▶ HOW TO COMPLETE THIS TASK
Compute how many lines in the entries below contain "left", and output nothing but the number.

▶ DATA FOR THE TASK
-.-.-
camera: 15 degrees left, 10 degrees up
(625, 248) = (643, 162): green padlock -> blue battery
-.-.-
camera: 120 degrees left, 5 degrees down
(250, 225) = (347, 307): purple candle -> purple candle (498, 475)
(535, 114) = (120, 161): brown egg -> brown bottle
-.-.-
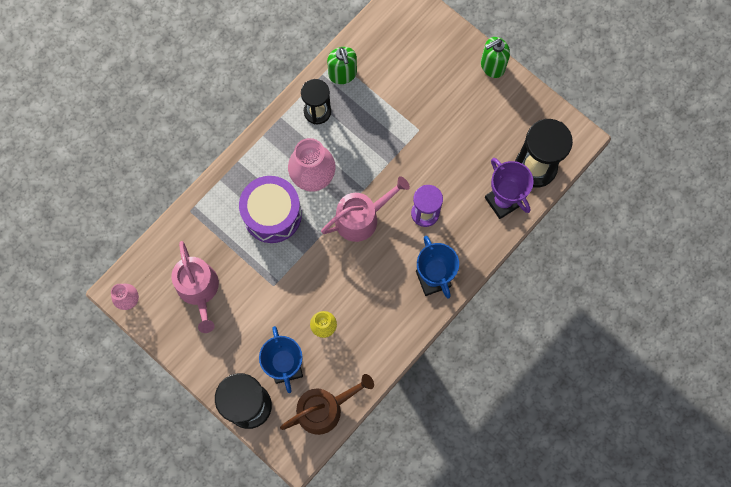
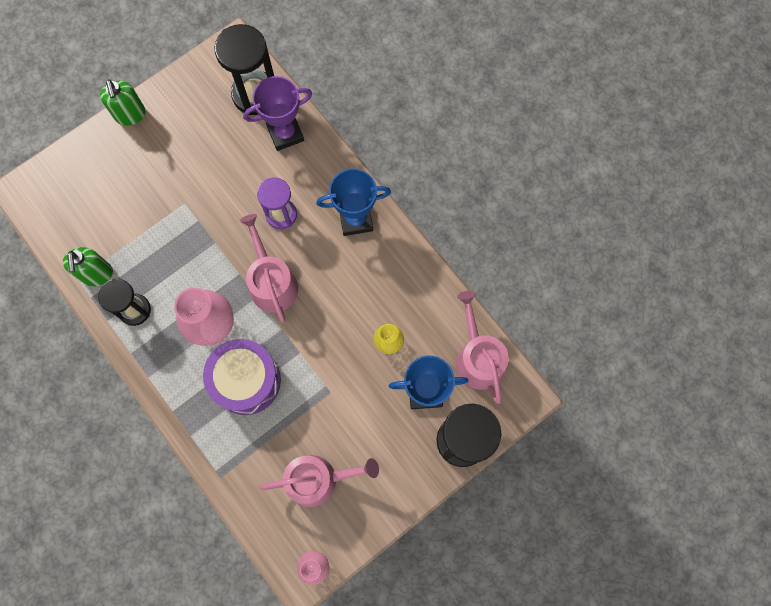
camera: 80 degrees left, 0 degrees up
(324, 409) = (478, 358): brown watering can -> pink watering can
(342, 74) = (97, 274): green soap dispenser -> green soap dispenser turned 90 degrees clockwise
-.-.-
▶ TASK ANSWER
3